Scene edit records
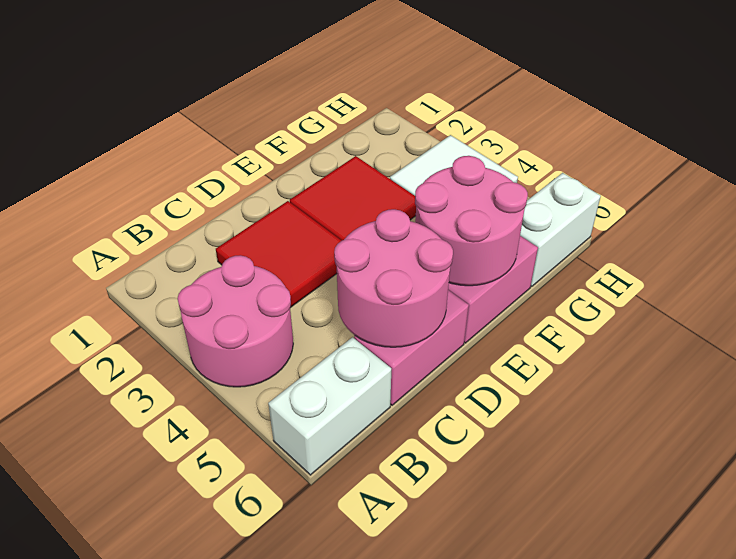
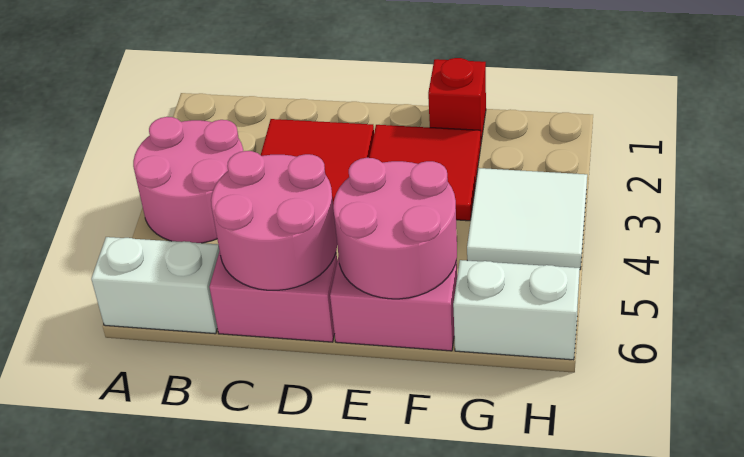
none -> red brick F1 level 1

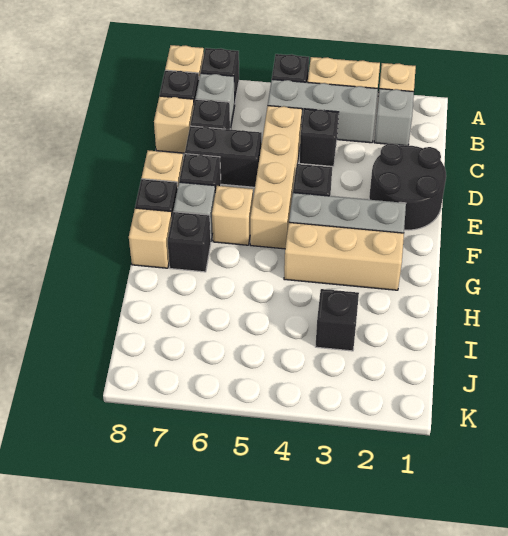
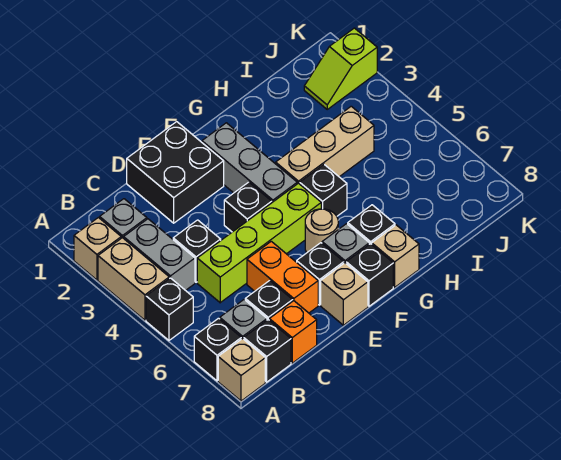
grey brick B3:B5 level 1 -> grey brick B3:B4 level 1
tan brick C5:F5 level 1 -> lime brick C5:F5 level 1
tan brick C8 level 1 -> orange brick C8 level 1
black round brick D1:E2 level 1 -> black brick D1:E2 level 1
black brick D6:D7 level 1 -> orange brick D6:D7 level 1
tan brick F6 level 1 -> tan round brick F6 level 1
tan brick G2:G4 level 1 -> tan brick G4:I4 level 1
black brick I3 level 1 -> black brick G5 level 1
none -> lime slope J2:K2 level 1 top K

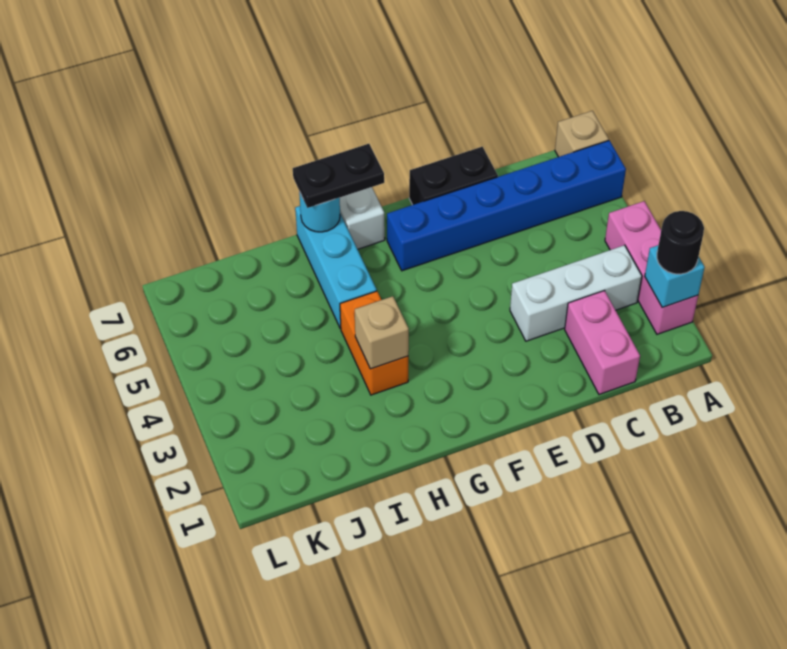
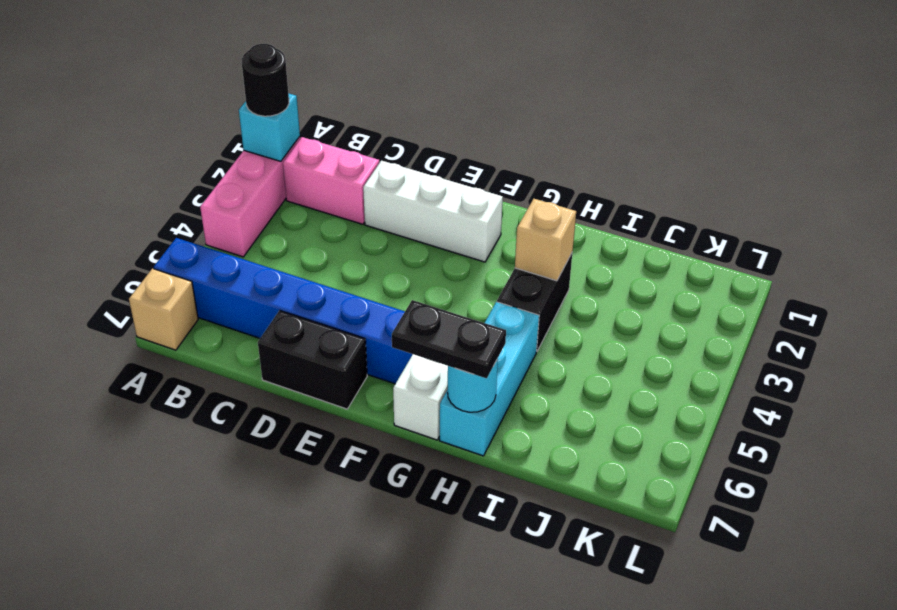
white brick B3:D3 level 1 -> white brick D2:F2 level 1
pink brick C1:C2 level 1 -> pink brick B2:C2 level 1
orange brick H3:H4 level 1 -> black brick H3:H4 level 1

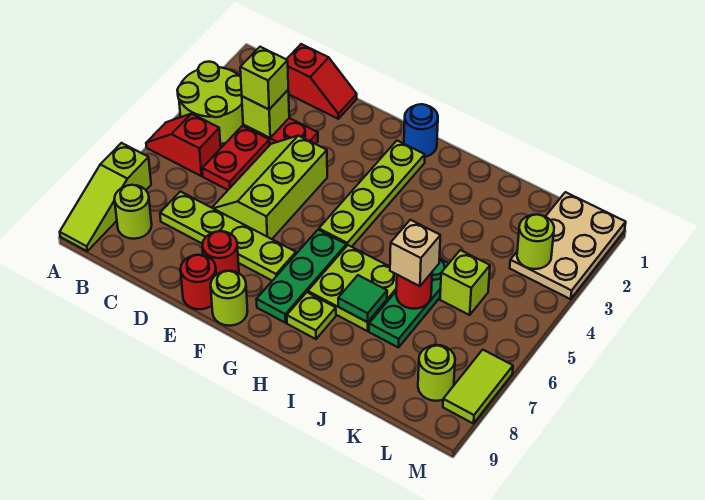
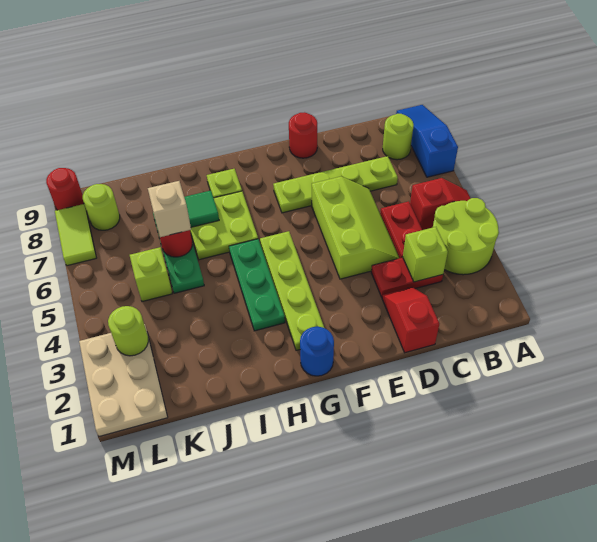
lime slope A7:A9 level 1 top 7 -> blue slope A7:A9 level 1 top 7
red slope C1:D1 level 1 top C -> red slope D1:D2 level 1 top 1
lime brick C3 level 3 -> none
red round brick E8 level 1 -> red round brick M9 level 1
lime round brick F9 level 1 -> none
green plate G6:G8 level 1 -> green plate H3:H5 level 1

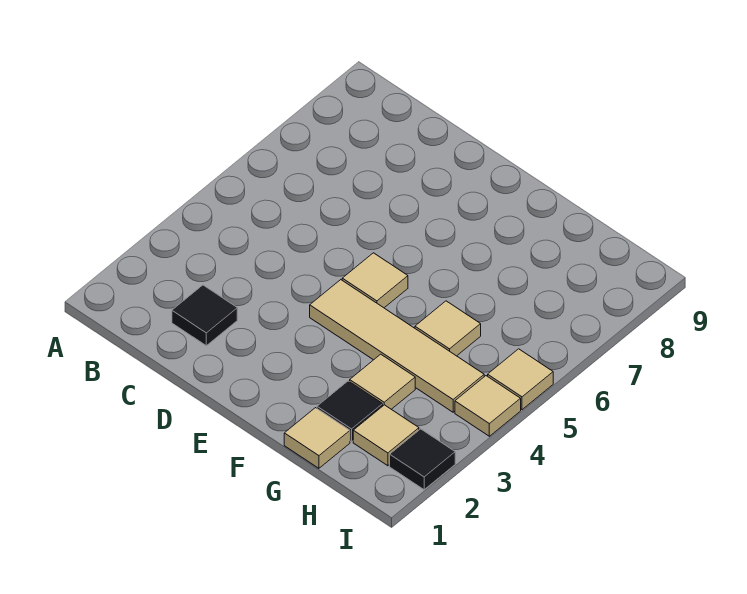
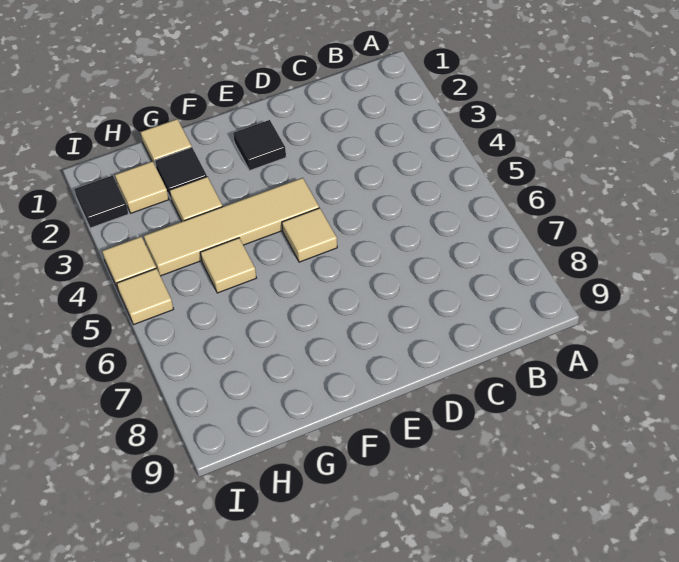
black tile C2 level 1 -> black tile E2 level 1

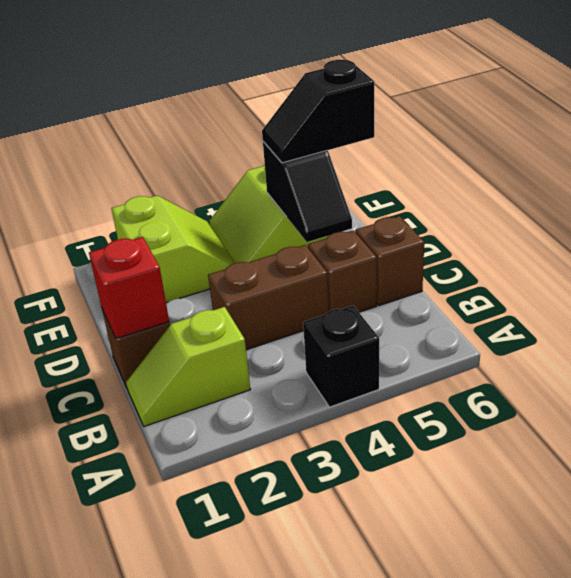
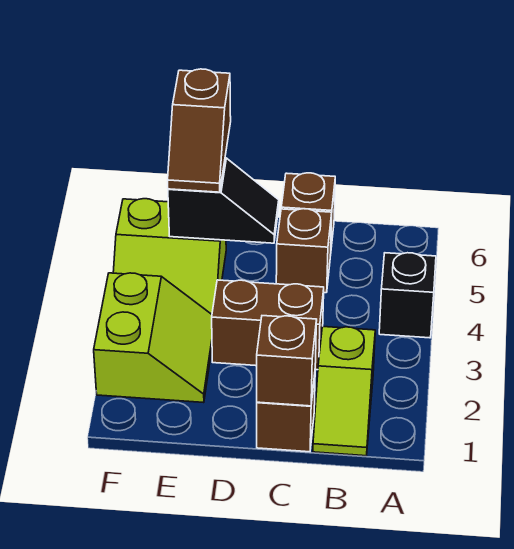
red brick C1 level 2 -> brown brick C1 level 2
brown brick C3:C4 level 1 -> brown brick C3:D3 level 1
lime slope E2:F3 level 1 top 2 -> lime slope E2:F3 level 1 top F
black slope E5:E6 level 3 top 6 -> brown slope E5:E6 level 3 top 6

# How to complete this task:
All the records above must be retyped exactly, except for their pictures.

# Written solution:
none -> red brick F1 level 1

grey brick B3:B5 level 1 -> grey brick B3:B4 level 1
tan brick C5:F5 level 1 -> lime brick C5:F5 level 1
tan brick C8 level 1 -> orange brick C8 level 1
black round brick D1:E2 level 1 -> black brick D1:E2 level 1
black brick D6:D7 level 1 -> orange brick D6:D7 level 1
tan brick F6 level 1 -> tan round brick F6 level 1
tan brick G2:G4 level 1 -> tan brick G4:I4 level 1
black brick I3 level 1 -> black brick G5 level 1
none -> lime slope J2:K2 level 1 top K

white brick B3:D3 level 1 -> white brick D2:F2 level 1
pink brick C1:C2 level 1 -> pink brick B2:C2 level 1
orange brick H3:H4 level 1 -> black brick H3:H4 level 1

lime slope A7:A9 level 1 top 7 -> blue slope A7:A9 level 1 top 7
red slope C1:D1 level 1 top C -> red slope D1:D2 level 1 top 1
lime brick C3 level 3 -> none
red round brick E8 level 1 -> red round brick M9 level 1
lime round brick F9 level 1 -> none
green plate G6:G8 level 1 -> green plate H3:H5 level 1

black tile C2 level 1 -> black tile E2 level 1

red brick C1 level 2 -> brown brick C1 level 2
brown brick C3:C4 level 1 -> brown brick C3:D3 level 1
lime slope E2:F3 level 1 top 2 -> lime slope E2:F3 level 1 top F
black slope E5:E6 level 3 top 6 -> brown slope E5:E6 level 3 top 6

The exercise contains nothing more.